Object state change records:
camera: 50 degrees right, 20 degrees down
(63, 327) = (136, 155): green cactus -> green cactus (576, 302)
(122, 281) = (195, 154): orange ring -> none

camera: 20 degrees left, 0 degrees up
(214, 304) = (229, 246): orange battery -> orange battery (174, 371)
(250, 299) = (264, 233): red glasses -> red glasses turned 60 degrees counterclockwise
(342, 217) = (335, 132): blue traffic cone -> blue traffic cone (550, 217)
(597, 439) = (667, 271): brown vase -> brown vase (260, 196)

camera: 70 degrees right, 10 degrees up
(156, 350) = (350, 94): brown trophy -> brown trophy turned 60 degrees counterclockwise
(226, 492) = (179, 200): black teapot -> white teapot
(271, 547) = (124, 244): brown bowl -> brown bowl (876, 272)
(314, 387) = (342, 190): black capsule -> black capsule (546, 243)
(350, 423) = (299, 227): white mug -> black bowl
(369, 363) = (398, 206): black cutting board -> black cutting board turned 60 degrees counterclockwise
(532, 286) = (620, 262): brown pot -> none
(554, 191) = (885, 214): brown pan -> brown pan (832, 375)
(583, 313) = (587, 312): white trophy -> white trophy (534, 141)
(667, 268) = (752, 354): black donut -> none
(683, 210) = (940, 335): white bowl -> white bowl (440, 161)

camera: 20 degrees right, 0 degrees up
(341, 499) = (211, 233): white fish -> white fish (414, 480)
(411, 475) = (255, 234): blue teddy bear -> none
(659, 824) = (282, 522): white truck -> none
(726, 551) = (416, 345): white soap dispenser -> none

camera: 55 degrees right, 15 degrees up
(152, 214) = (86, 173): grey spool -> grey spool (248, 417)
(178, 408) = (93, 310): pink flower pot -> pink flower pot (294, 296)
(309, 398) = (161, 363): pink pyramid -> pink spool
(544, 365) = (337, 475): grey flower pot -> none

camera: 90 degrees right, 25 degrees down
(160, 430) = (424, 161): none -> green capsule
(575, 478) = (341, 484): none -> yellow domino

Assignment.
Look through the entries and copy every line in which the string "white" appears.

Written answer.
(226, 492) = (179, 200): black teapot -> white teapot
(350, 423) = (299, 227): white mug -> black bowl
(583, 313) = (587, 312): white trophy -> white trophy (534, 141)
(683, 210) = (940, 335): white bowl -> white bowl (440, 161)
(341, 499) = (211, 233): white fish -> white fish (414, 480)
(659, 824) = (282, 522): white truck -> none
(726, 551) = (416, 345): white soap dispenser -> none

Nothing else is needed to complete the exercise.